CHALLENGE. Rewrite the data from the first line through the line containing "In order to", including both, changing every "screenshot" to "page" and leaving everything else as it is. Give only those lines.

SUPPLIED MATERIAL.
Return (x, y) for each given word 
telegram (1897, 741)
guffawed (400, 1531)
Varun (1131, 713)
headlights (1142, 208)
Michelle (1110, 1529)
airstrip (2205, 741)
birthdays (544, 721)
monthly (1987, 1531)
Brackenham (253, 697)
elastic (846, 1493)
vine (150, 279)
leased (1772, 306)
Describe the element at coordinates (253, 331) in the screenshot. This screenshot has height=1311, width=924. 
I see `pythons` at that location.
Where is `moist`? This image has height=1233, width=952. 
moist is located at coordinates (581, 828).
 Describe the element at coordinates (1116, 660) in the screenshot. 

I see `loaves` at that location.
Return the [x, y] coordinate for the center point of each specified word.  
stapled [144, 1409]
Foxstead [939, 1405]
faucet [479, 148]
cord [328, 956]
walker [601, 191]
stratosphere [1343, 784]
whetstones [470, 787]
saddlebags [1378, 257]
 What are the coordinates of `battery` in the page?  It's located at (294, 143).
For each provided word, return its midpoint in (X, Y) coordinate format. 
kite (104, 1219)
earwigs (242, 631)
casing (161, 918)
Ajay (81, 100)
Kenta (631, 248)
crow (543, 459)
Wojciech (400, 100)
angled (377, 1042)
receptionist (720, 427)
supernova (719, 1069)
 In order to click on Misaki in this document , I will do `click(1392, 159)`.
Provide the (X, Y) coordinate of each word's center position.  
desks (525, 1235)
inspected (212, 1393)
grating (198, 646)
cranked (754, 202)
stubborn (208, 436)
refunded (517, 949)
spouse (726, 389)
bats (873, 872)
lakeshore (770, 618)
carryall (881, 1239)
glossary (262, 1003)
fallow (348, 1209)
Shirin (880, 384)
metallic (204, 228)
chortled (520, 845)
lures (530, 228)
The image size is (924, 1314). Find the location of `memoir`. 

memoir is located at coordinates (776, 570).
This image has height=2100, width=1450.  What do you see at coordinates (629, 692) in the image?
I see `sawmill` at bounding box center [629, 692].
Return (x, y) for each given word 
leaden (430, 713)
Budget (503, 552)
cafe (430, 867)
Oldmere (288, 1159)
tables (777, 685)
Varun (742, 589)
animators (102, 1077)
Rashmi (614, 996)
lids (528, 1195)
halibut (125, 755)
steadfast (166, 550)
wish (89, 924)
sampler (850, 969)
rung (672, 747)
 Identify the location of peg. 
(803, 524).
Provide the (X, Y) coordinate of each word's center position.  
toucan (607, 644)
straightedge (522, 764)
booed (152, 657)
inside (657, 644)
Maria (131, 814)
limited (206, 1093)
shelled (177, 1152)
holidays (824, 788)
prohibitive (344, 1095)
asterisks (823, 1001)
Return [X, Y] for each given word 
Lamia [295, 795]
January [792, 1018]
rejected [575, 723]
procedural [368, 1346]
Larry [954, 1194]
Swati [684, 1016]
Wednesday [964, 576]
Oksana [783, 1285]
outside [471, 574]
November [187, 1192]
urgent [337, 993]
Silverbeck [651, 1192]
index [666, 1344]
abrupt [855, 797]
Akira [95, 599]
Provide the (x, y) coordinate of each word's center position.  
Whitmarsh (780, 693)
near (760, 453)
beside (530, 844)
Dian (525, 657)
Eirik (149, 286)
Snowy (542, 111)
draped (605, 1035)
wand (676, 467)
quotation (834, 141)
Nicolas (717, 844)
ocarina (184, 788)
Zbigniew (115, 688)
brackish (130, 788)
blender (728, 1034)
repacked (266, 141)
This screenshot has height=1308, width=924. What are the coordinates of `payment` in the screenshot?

EXERCISE ANSWER.
Return (x, y) for each given word 
telegram (1897, 741)
guffawed (400, 1531)
Varun (1131, 713)
headlights (1142, 208)
Michelle (1110, 1529)
airstrip (2205, 741)
birthdays (544, 721)
monthly (1987, 1531)
Brackenham (253, 697)
elastic (846, 1493)
vine (150, 279)
leased (1772, 306)
Describe the element at coordinates (253, 331) in the page. This page has height=1311, width=924. 
I see `pythons` at that location.
Where is `moist`? This image has height=1233, width=952. 
moist is located at coordinates (581, 828).
 Describe the element at coordinates (1116, 660) in the page. 

I see `loaves` at that location.
Return the [x, y] coordinate for the center point of each specified word.  
stapled [144, 1409]
Foxstead [939, 1405]
faucet [479, 148]
cord [328, 956]
walker [601, 191]
stratosphere [1343, 784]
whetstones [470, 787]
saddlebags [1378, 257]
 What are the coordinates of `battery` in the page?  It's located at (294, 143).
For each provided word, return its midpoint in (X, Y) coordinate format. 
kite (104, 1219)
earwigs (242, 631)
casing (161, 918)
Ajay (81, 100)
Kenta (631, 248)
crow (543, 459)
Wojciech (400, 100)
angled (377, 1042)
receptionist (720, 427)
supernova (719, 1069)
 In order to click on Misaki in this document , I will do `click(1392, 159)`.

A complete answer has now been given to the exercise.